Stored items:
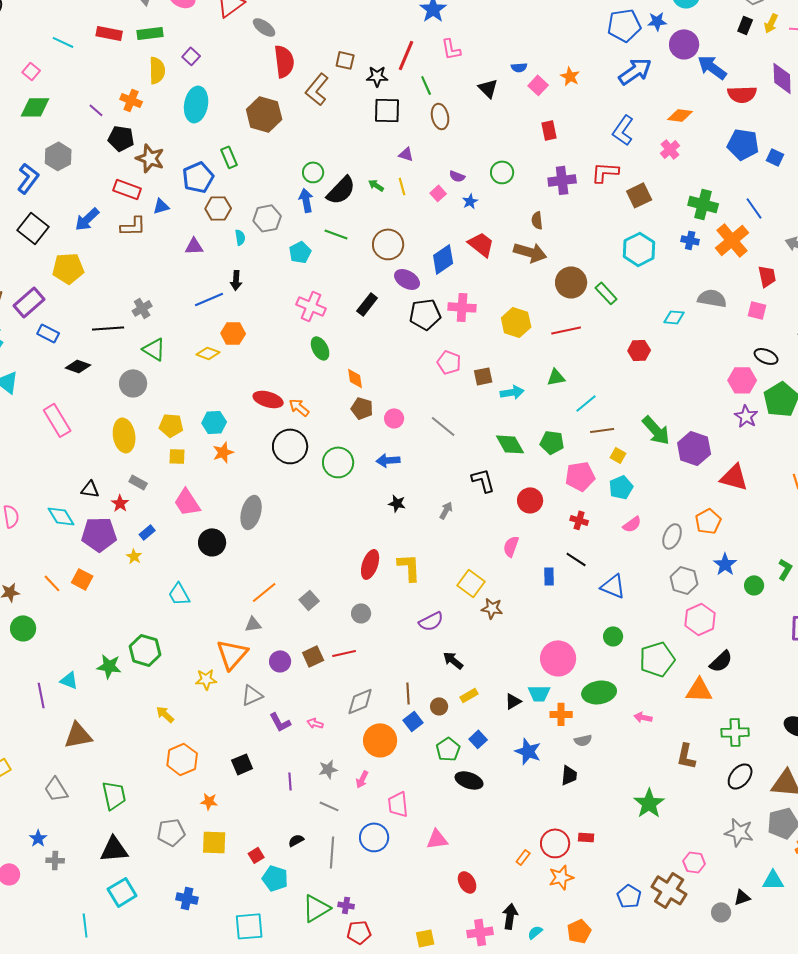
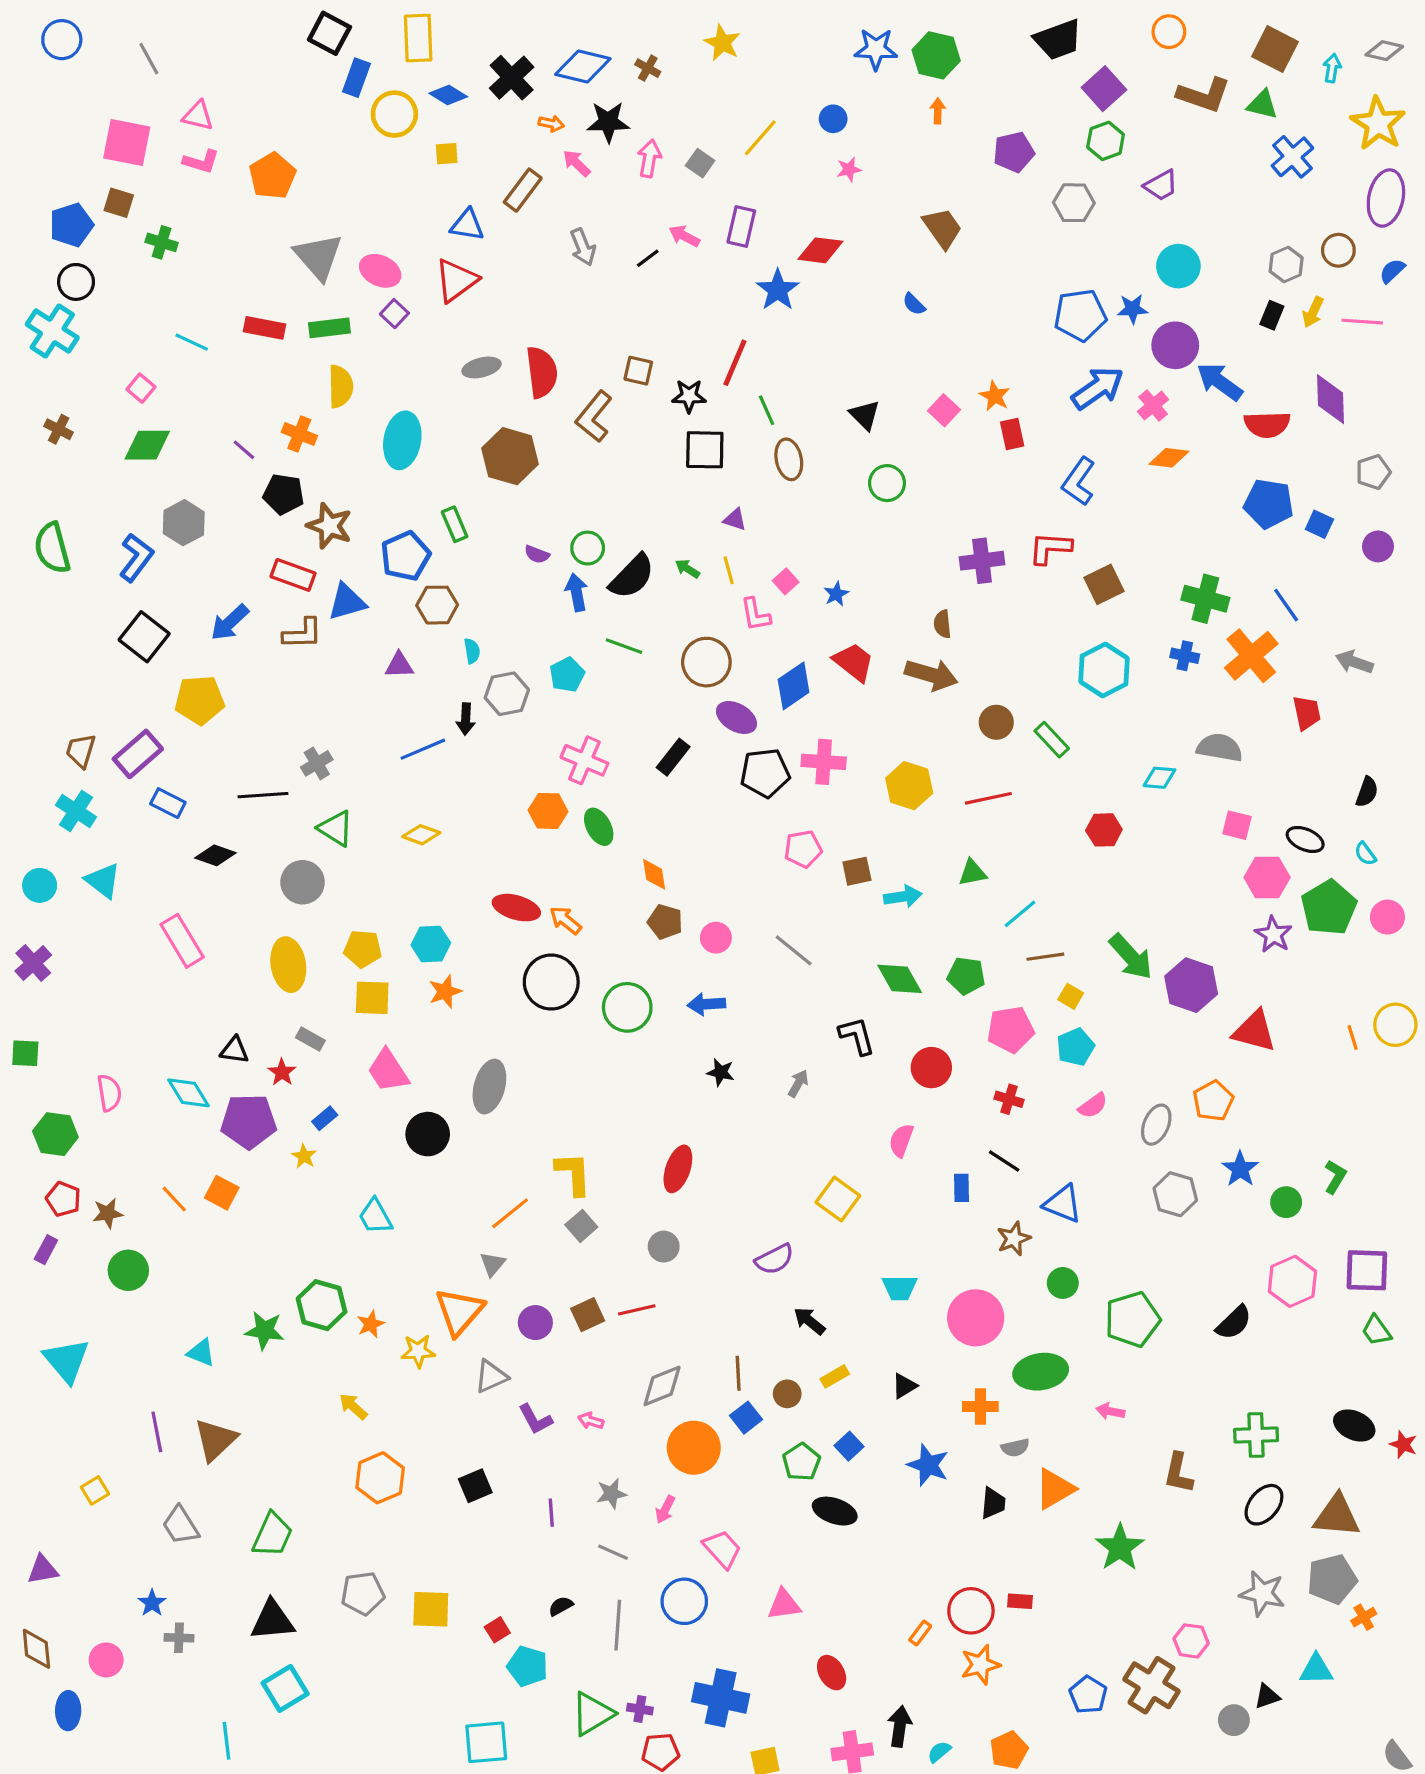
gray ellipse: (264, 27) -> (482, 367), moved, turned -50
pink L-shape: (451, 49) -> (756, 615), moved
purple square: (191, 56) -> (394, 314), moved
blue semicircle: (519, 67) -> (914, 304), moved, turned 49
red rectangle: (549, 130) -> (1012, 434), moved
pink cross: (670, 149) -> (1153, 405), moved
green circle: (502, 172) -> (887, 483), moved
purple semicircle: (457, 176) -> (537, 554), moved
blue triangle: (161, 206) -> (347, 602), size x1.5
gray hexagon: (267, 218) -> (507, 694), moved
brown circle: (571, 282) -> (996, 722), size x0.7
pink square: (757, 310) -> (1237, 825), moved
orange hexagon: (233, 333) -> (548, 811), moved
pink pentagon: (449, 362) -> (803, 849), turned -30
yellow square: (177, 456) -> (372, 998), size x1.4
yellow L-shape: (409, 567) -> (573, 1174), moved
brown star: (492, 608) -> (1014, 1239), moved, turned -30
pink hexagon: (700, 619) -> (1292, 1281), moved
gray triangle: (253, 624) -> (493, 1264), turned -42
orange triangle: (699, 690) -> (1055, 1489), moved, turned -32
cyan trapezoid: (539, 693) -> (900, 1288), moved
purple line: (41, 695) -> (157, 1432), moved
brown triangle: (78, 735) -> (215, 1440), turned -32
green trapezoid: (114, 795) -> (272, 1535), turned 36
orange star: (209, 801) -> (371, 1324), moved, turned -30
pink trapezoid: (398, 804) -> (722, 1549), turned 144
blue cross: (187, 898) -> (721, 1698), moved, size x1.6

--

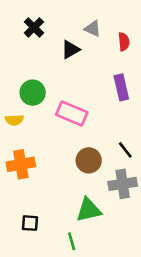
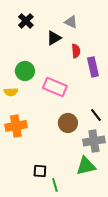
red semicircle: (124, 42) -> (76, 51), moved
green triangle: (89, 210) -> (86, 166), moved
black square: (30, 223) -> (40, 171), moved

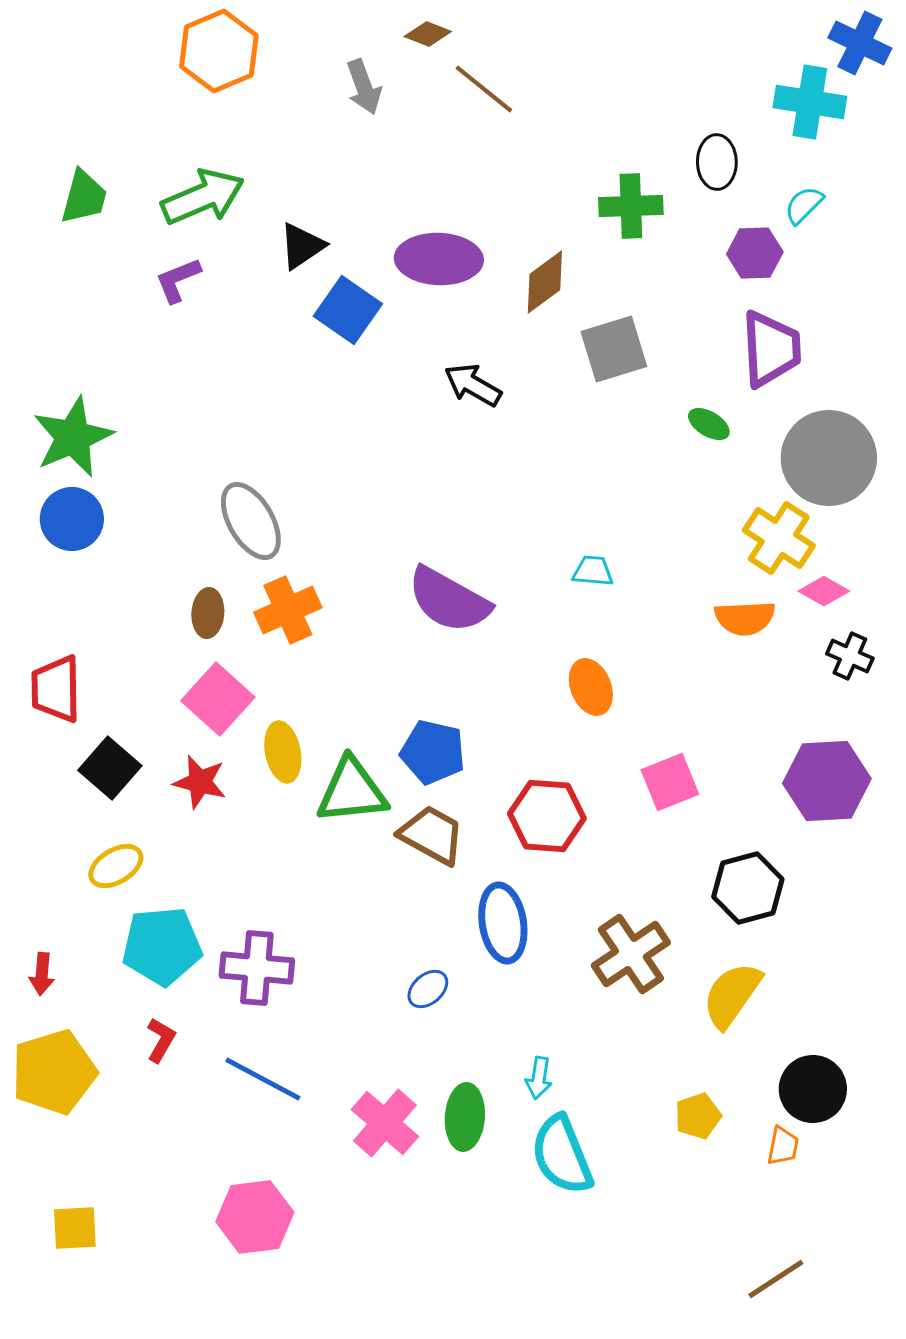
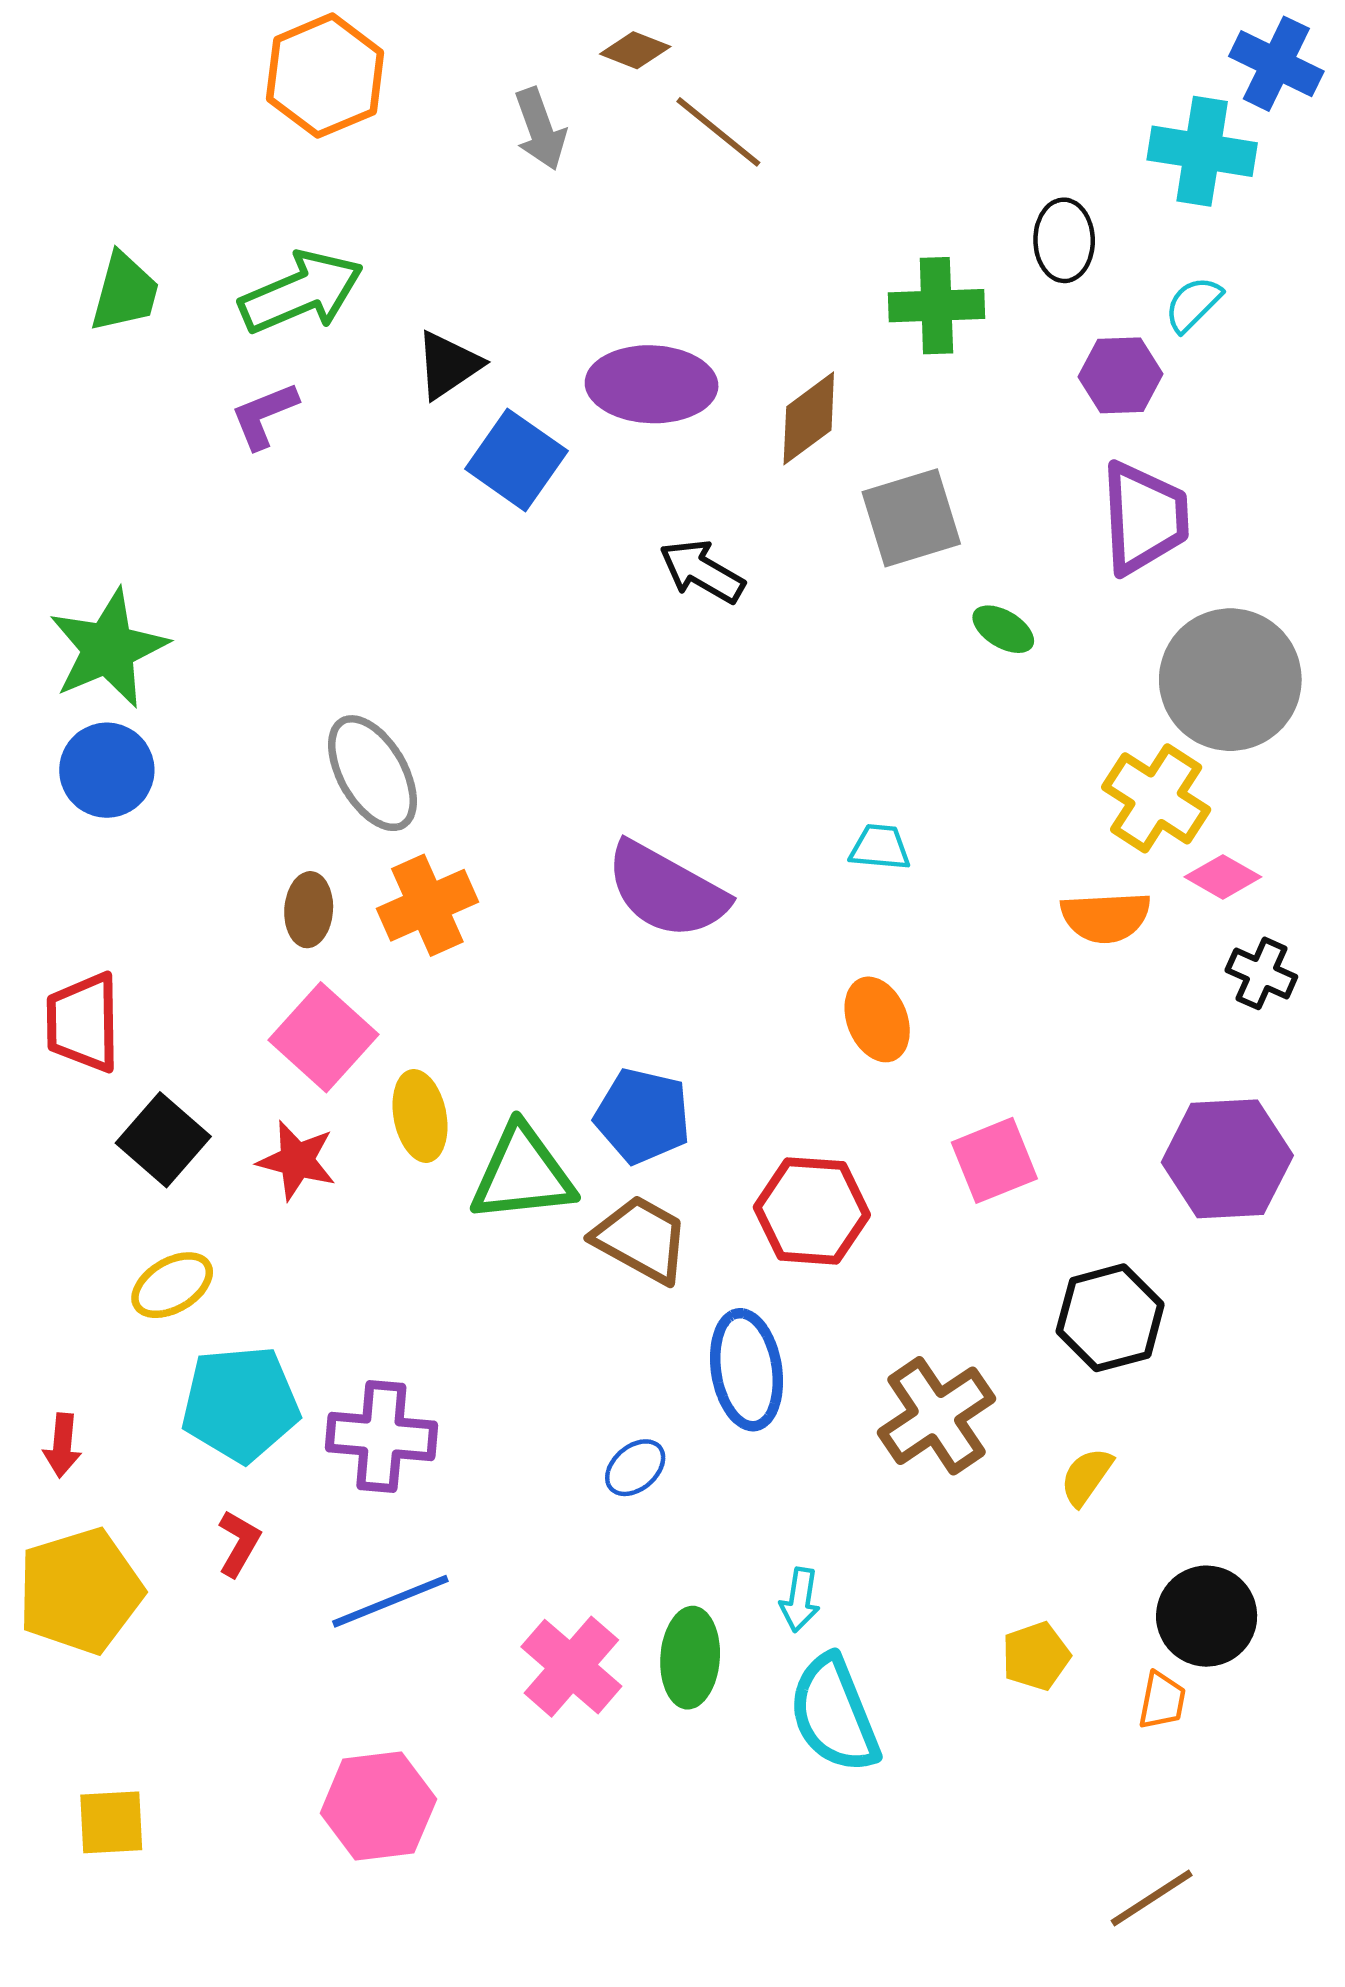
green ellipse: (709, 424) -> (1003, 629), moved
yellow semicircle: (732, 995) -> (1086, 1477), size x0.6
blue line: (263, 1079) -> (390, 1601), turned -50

Description of the task: Could you retype exactly the lines above, starting at the line that contains "gray hexagon: (267, 218) -> (507, 694), moved" and ending at the line that contains "orange triangle: (699, 690)", and nothing more?

Exercise result:
gray hexagon: (267, 218) -> (507, 694), moved
brown circle: (571, 282) -> (996, 722), size x0.7
pink square: (757, 310) -> (1237, 825), moved
orange hexagon: (233, 333) -> (548, 811), moved
pink pentagon: (449, 362) -> (803, 849), turned -30
yellow square: (177, 456) -> (372, 998), size x1.4
yellow L-shape: (409, 567) -> (573, 1174), moved
brown star: (492, 608) -> (1014, 1239), moved, turned -30
pink hexagon: (700, 619) -> (1292, 1281), moved
gray triangle: (253, 624) -> (493, 1264), turned -42
orange triangle: (699, 690) -> (1055, 1489), moved, turned -32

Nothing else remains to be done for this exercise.